== Information provided ==

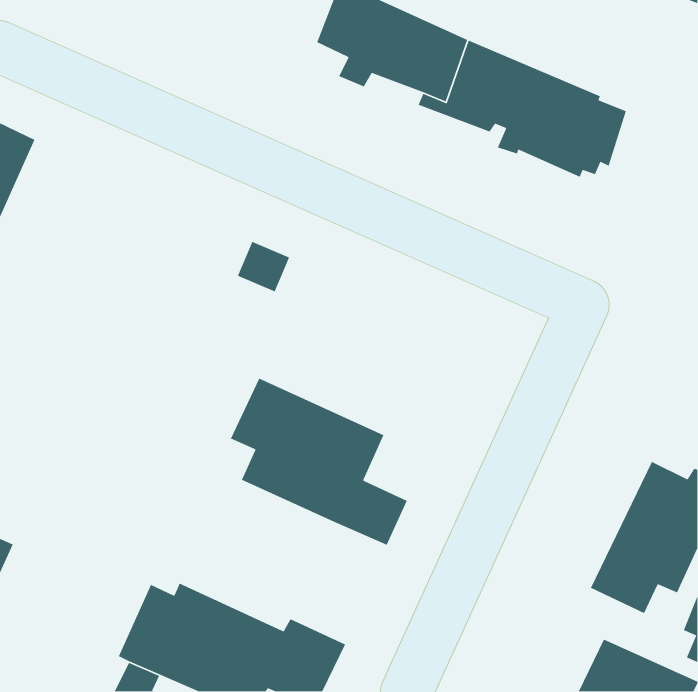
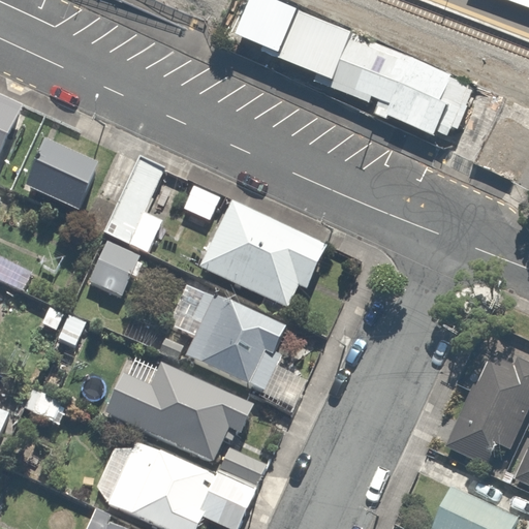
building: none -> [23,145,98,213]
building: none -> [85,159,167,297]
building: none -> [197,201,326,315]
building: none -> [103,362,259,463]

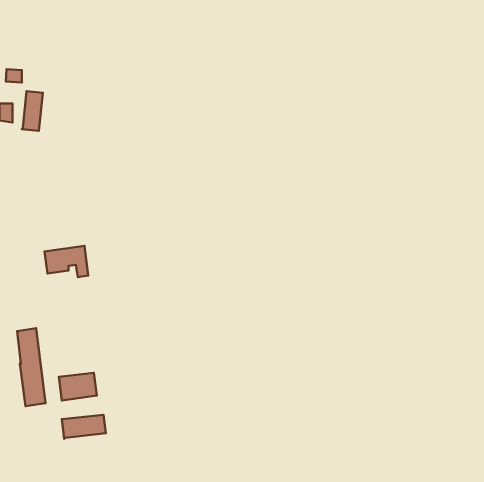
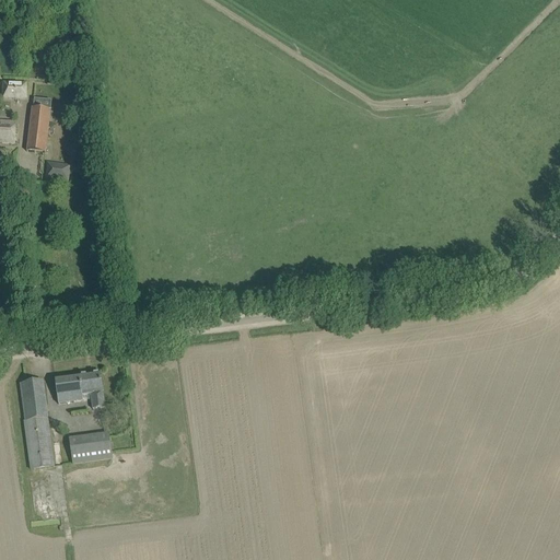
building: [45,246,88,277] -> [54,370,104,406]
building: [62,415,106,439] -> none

== Your goal ==
Transcribe all the lines above exactly, apart from the pictures.

== Written answer ==
building: none -> [23,145,98,213]
building: none -> [85,159,167,297]
building: none -> [197,201,326,315]
building: none -> [103,362,259,463]

building: [45,246,88,277] -> [54,370,104,406]
building: [62,415,106,439] -> none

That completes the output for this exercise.